**To do**: Which of the lines below contain the string "tuplet"? Report each of those lines in full, treating uppercase and lowercase letters as different.

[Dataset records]
·····

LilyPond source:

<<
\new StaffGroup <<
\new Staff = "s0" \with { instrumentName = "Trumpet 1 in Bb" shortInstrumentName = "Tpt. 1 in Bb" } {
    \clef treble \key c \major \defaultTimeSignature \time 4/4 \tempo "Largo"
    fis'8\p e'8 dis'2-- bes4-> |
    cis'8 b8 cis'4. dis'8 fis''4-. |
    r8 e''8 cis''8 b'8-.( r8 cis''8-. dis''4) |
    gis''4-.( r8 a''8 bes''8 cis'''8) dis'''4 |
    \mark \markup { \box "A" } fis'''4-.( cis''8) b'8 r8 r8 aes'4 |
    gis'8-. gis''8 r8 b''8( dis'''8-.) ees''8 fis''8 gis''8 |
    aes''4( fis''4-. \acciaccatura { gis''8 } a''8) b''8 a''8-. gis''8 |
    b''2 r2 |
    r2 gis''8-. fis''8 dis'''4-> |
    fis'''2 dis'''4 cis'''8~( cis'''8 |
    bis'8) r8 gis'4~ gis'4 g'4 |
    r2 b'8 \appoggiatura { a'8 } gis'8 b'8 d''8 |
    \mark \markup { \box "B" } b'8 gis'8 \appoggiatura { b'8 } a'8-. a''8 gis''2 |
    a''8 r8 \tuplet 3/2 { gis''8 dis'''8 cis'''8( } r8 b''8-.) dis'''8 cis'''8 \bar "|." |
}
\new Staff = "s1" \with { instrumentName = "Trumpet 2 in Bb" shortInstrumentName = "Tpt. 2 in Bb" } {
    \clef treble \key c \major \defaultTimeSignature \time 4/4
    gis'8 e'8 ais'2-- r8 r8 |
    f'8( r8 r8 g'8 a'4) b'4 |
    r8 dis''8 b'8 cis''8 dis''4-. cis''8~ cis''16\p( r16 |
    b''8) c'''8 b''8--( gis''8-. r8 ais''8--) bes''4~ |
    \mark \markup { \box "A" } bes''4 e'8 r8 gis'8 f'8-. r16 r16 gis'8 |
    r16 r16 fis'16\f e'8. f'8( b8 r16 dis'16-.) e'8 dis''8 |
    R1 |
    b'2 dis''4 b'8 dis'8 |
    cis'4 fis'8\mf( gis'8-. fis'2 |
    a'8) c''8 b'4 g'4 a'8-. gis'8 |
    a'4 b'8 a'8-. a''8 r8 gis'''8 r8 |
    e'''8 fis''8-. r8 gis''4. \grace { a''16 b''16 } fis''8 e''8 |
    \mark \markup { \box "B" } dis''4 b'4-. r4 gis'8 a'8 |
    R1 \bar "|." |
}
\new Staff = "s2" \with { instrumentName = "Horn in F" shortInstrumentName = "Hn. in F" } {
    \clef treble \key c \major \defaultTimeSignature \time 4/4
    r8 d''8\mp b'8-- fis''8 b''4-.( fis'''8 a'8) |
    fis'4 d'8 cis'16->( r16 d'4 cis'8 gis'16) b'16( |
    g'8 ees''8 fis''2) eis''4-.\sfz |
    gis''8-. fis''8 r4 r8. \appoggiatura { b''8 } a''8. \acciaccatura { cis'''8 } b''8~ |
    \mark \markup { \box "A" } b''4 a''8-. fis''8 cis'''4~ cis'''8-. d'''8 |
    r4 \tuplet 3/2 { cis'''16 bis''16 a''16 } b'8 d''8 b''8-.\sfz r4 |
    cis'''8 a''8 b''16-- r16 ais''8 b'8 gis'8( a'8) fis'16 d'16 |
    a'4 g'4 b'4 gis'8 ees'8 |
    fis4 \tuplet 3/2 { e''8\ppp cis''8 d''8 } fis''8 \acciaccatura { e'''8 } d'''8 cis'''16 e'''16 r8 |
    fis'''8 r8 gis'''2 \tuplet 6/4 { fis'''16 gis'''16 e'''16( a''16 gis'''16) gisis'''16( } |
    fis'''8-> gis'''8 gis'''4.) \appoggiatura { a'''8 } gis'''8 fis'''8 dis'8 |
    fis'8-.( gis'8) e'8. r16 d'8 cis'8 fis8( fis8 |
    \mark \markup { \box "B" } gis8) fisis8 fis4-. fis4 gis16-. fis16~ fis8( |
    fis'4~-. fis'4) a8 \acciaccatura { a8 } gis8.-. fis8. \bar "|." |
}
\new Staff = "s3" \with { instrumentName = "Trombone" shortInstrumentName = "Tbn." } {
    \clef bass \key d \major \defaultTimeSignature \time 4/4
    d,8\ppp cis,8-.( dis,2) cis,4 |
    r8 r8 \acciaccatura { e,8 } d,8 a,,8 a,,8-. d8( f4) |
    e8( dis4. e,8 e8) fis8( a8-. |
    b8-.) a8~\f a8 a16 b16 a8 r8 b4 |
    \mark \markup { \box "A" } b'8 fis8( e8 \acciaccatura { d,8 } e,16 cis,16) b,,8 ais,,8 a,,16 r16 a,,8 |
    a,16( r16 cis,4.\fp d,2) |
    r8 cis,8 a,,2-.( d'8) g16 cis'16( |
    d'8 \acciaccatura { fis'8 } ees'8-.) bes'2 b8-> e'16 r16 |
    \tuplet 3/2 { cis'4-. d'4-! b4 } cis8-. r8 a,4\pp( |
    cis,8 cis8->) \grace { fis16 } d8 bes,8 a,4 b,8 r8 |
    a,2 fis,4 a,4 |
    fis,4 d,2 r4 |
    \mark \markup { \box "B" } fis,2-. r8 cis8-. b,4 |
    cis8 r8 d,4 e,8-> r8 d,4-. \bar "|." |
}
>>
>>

·····

**Response to this exercise**:
    a''8 r8 \tuplet 3/2 { gis''8 dis'''8 cis'''8( } r8 b''8-.) dis'''8 cis'''8 \bar "|." |
    r4 \tuplet 3/2 { cis'''16 bis''16 a''16 } b'8 d''8 b''8-.\sfz r4 |
    fis4 \tuplet 3/2 { e''8\ppp cis''8 d''8 } fis''8 \acciaccatura { e'''8 } d'''8 cis'''16 e'''16 r8 |
    fis'''8 r8 gis'''2 \tuplet 6/4 { fis'''16 gis'''16 e'''16( a''16 gis'''16) gisis'''16( } |
    \tuplet 3/2 { cis'4-. d'4-! b4 } cis8-. r8 a,4\pp( |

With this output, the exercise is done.